#### Input for this task ####

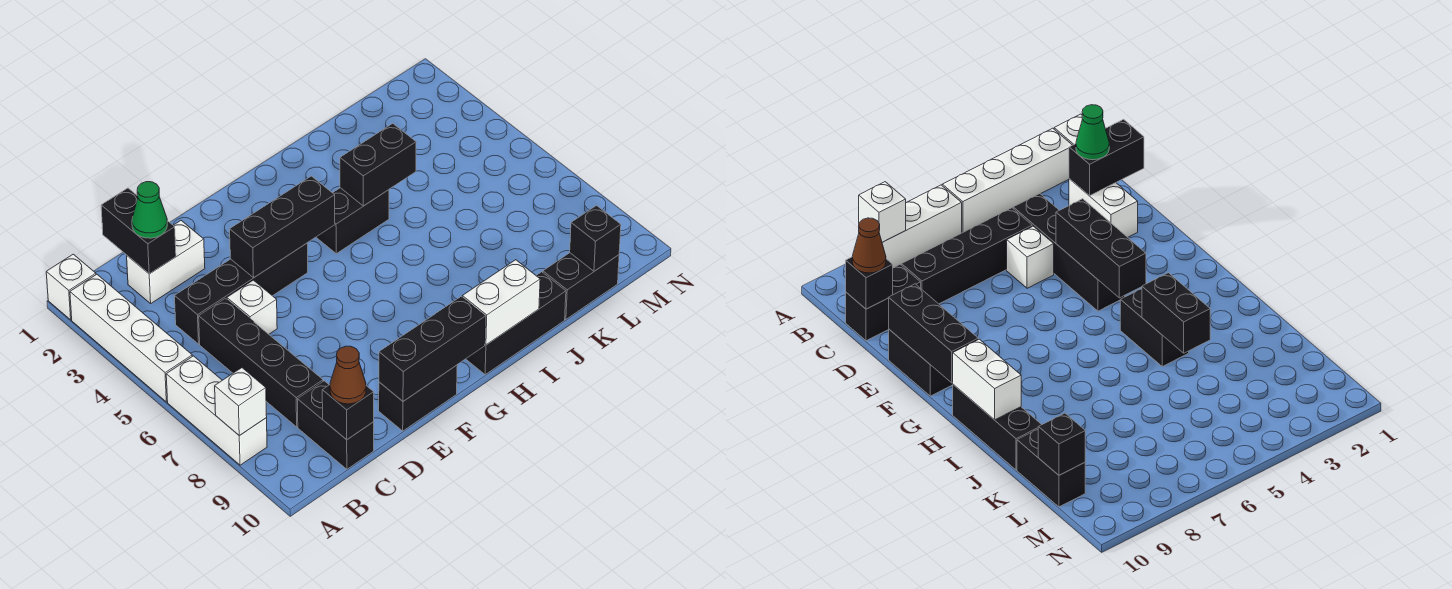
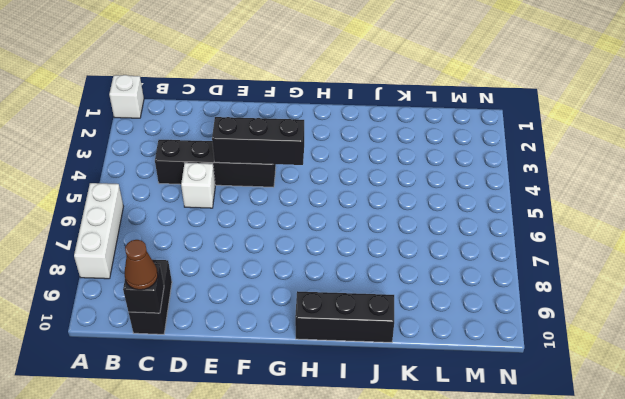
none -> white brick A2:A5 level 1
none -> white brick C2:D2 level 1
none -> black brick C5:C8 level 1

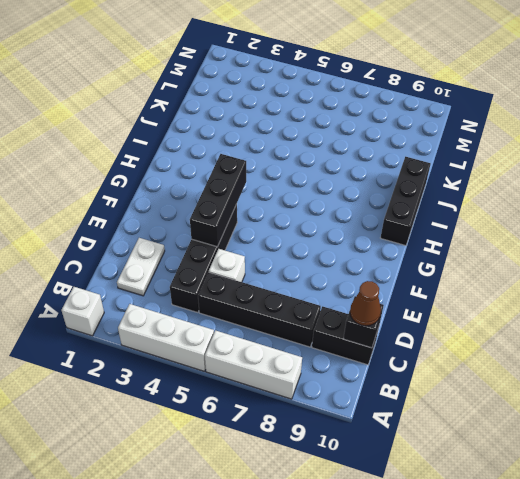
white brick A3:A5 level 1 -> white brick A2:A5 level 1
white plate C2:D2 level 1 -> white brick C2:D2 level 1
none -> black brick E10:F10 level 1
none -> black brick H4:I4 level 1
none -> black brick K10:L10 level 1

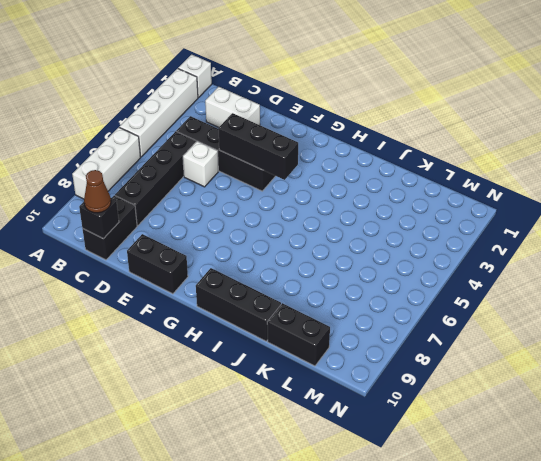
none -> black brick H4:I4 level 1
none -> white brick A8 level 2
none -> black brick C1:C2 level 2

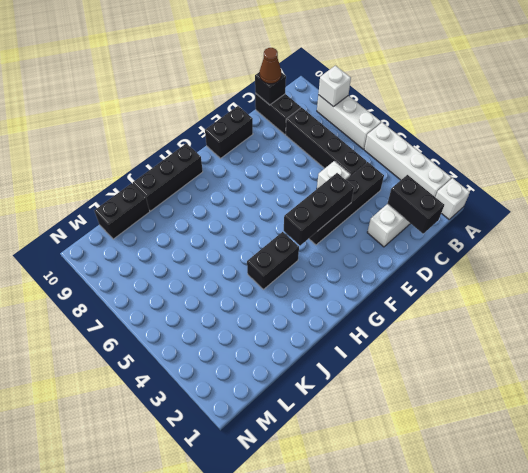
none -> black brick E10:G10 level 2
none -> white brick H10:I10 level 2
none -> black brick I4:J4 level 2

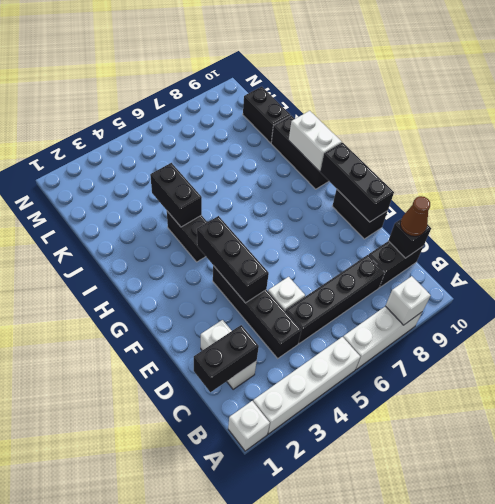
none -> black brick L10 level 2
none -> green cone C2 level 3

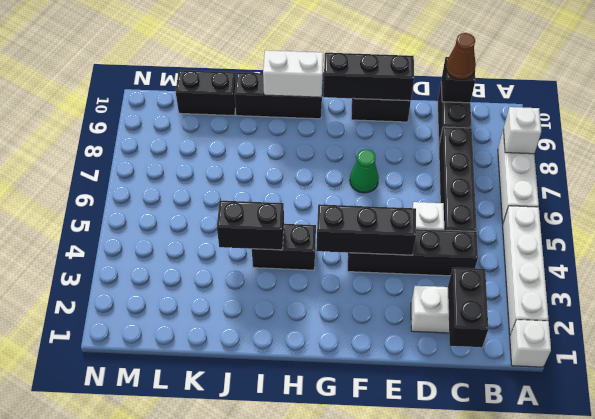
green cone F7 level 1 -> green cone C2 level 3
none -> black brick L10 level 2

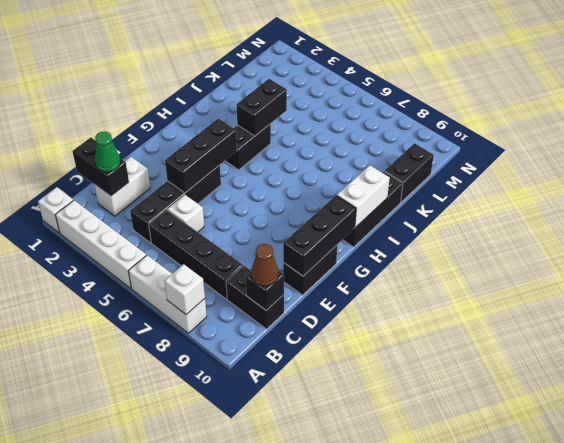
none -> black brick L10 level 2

####

| Task to carry out |
Set down the whole listing exactly as given, except for the pictures.

| Output of the task |
none -> white brick A2:A5 level 1
none -> white brick C2:D2 level 1
none -> black brick C5:C8 level 1

white brick A3:A5 level 1 -> white brick A2:A5 level 1
white plate C2:D2 level 1 -> white brick C2:D2 level 1
none -> black brick E10:F10 level 1
none -> black brick H4:I4 level 1
none -> black brick K10:L10 level 1

none -> black brick H4:I4 level 1
none -> white brick A8 level 2
none -> black brick C1:C2 level 2

none -> black brick E10:G10 level 2
none -> white brick H10:I10 level 2
none -> black brick I4:J4 level 2

none -> black brick L10 level 2
none -> green cone C2 level 3

green cone F7 level 1 -> green cone C2 level 3
none -> black brick L10 level 2

none -> black brick L10 level 2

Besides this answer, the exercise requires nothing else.